About this task: Extract, from the records beneath this instruction, each line that contains the word "lamp".

Stored dataset items:
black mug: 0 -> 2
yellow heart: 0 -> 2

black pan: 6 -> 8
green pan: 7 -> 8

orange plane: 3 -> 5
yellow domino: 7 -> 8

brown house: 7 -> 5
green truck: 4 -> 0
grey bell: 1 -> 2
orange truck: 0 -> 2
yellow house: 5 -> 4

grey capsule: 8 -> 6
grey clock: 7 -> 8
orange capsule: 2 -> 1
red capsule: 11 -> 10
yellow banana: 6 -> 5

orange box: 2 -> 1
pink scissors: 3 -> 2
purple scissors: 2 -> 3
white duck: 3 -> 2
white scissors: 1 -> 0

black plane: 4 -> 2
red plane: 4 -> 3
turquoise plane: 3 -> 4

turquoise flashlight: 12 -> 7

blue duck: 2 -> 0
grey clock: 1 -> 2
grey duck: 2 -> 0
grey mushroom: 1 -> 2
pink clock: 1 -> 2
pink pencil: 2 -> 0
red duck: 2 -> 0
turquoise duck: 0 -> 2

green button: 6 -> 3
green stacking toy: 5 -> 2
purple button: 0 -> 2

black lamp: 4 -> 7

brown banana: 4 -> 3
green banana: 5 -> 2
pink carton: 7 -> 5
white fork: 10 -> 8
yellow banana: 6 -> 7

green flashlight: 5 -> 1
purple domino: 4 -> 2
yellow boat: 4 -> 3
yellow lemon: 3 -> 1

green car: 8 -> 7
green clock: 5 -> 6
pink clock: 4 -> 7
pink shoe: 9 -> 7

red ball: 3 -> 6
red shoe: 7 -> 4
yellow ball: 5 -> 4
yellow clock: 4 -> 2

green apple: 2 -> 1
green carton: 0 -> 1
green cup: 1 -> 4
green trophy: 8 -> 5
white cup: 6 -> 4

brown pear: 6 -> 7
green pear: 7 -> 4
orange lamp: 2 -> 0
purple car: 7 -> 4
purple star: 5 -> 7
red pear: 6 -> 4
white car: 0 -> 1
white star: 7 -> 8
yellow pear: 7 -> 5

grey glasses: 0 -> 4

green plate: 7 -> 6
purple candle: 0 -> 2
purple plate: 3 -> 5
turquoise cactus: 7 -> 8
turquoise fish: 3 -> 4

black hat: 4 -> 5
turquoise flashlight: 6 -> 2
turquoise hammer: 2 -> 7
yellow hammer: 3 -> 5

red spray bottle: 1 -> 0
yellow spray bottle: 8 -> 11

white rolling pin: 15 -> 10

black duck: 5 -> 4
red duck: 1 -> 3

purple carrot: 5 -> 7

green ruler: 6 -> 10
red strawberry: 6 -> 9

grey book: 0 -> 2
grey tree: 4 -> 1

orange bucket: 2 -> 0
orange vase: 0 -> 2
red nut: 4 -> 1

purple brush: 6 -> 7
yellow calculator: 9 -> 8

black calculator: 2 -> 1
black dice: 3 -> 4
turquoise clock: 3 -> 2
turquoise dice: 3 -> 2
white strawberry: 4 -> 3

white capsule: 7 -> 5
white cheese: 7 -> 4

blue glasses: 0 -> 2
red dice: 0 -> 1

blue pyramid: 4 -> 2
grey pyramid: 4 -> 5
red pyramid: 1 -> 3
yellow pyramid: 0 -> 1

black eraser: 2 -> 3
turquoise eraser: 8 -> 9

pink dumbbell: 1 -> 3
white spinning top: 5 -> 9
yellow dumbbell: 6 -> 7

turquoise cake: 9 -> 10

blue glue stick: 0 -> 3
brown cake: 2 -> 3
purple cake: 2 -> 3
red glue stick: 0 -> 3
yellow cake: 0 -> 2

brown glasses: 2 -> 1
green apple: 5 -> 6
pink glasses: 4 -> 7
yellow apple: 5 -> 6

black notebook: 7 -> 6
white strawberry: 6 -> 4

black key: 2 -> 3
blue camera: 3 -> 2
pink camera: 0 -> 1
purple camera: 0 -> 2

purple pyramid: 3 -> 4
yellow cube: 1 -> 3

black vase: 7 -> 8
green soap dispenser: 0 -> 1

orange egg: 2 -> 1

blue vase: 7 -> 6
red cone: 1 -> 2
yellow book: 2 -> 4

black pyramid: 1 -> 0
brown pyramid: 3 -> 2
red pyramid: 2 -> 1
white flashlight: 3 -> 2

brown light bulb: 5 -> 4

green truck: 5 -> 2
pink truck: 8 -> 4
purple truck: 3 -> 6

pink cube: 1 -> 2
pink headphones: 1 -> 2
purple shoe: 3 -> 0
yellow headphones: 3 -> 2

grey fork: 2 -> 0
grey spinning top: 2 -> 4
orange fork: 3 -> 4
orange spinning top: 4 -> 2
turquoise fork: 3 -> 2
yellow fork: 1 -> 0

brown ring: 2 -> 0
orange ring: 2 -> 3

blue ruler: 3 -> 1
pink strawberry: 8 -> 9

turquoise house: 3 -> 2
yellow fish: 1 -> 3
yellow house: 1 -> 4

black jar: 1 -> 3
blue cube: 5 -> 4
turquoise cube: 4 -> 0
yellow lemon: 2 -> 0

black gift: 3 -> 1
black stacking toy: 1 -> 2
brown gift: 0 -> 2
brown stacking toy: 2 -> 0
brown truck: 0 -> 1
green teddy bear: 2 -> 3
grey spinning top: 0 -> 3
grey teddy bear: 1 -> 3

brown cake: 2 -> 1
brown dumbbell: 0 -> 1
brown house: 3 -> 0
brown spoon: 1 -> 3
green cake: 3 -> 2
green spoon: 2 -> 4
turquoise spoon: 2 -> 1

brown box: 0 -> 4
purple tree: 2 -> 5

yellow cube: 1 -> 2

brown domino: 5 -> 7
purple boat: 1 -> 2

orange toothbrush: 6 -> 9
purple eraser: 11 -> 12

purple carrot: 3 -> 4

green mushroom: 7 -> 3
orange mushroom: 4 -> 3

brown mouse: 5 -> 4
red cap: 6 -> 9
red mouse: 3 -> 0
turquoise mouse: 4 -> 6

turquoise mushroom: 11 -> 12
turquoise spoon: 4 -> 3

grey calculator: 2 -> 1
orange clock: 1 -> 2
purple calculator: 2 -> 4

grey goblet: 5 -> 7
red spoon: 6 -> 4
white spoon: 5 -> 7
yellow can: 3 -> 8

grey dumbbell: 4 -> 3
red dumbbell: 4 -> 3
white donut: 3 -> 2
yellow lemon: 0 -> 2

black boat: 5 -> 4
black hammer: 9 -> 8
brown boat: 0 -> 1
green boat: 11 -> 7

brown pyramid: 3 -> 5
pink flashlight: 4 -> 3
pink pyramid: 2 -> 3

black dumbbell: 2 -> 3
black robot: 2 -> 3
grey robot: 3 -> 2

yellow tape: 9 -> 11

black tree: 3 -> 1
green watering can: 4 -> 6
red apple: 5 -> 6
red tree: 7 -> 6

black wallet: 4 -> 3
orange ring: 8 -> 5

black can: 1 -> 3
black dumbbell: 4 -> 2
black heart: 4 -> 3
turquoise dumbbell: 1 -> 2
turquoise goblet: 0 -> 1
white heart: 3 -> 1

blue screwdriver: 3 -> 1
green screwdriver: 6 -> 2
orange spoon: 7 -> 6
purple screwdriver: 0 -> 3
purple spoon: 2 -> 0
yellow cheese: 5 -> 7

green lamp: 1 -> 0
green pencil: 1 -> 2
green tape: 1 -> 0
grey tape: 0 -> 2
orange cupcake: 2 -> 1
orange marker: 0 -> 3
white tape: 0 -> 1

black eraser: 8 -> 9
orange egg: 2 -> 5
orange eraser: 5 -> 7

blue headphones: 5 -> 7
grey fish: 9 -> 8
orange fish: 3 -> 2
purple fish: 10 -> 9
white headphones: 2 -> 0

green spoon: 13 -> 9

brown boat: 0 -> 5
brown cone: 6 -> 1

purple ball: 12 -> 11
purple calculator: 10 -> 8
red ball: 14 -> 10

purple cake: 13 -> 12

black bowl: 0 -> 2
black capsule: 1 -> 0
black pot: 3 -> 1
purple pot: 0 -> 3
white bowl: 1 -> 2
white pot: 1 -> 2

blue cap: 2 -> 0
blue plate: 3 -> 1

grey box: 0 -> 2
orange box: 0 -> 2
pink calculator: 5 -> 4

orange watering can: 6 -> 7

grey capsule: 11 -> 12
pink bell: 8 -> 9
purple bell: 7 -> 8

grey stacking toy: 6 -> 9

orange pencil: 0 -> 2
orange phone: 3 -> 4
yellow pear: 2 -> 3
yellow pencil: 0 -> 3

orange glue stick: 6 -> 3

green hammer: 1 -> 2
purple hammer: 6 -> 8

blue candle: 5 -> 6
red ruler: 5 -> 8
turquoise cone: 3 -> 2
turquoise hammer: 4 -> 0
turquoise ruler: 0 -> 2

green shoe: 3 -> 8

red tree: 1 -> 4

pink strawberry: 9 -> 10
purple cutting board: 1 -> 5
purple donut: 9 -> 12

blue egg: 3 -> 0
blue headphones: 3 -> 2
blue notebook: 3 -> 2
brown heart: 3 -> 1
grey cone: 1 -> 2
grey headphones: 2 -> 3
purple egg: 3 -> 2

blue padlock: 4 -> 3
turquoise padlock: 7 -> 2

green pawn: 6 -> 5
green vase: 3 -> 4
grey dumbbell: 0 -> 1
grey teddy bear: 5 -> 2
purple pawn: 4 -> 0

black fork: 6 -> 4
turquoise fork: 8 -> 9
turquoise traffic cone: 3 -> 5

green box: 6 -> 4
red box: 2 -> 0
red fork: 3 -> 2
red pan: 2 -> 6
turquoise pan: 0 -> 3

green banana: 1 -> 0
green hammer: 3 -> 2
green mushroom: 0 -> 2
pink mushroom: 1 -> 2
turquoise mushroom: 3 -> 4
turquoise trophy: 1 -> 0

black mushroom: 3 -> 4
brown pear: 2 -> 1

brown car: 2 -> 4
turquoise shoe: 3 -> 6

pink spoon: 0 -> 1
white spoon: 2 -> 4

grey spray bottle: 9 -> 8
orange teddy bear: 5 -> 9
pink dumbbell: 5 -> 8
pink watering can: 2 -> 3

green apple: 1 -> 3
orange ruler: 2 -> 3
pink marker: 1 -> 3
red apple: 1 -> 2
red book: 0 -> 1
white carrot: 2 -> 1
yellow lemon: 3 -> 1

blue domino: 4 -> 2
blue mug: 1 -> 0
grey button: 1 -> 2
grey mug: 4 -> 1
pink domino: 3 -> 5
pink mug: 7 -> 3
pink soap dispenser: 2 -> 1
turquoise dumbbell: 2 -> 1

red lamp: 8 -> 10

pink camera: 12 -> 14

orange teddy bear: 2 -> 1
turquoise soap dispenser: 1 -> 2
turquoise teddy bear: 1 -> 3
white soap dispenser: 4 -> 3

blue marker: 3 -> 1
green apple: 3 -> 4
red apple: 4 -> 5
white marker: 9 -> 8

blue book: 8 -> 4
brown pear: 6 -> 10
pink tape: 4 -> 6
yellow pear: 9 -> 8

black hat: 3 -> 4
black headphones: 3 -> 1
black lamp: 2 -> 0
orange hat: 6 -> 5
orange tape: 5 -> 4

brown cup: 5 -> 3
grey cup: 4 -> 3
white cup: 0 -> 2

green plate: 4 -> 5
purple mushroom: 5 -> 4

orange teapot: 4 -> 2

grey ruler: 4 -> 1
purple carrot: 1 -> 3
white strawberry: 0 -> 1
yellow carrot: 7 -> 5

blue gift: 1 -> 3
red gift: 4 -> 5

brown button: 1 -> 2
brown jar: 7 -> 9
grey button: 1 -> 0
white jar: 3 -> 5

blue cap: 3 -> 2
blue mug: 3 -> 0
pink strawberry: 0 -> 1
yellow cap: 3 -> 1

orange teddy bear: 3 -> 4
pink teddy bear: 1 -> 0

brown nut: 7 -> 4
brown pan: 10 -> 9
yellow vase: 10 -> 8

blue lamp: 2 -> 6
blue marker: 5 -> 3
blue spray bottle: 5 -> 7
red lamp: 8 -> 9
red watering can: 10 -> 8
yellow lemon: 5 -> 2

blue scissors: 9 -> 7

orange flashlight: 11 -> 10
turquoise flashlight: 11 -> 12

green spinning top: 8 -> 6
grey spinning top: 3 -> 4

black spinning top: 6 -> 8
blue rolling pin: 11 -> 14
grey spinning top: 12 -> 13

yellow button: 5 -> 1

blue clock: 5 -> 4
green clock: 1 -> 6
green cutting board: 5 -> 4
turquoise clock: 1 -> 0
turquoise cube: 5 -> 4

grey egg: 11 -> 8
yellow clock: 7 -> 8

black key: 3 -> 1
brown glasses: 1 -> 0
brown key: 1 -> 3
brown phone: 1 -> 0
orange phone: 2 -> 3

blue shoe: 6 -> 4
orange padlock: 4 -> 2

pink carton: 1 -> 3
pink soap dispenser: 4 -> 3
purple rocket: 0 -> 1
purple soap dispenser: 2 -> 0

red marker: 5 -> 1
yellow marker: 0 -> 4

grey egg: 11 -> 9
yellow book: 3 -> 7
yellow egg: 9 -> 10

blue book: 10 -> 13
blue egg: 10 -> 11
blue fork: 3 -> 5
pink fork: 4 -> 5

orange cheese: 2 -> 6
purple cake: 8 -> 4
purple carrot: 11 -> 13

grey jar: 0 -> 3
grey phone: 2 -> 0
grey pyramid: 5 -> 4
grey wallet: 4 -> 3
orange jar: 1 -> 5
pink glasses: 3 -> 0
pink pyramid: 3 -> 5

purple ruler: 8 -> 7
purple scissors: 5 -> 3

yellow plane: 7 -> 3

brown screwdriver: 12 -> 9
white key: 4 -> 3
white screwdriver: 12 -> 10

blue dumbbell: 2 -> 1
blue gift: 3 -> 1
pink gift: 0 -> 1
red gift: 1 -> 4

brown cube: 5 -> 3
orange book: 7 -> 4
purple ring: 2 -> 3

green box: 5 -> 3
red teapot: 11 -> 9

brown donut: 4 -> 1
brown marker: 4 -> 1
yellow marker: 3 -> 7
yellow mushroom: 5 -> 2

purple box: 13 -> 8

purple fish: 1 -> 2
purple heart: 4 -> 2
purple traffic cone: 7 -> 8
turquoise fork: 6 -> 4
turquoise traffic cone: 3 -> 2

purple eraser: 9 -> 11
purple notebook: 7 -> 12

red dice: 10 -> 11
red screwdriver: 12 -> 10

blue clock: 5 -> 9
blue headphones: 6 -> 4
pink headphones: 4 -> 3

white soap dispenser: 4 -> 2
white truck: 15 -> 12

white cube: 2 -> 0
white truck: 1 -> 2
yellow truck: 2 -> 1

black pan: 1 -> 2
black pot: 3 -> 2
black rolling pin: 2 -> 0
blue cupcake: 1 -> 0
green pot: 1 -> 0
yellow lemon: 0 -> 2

Solution to this task:
black lamp: 4 -> 7
orange lamp: 2 -> 0
green lamp: 1 -> 0
red lamp: 8 -> 10
black lamp: 2 -> 0
blue lamp: 2 -> 6
red lamp: 8 -> 9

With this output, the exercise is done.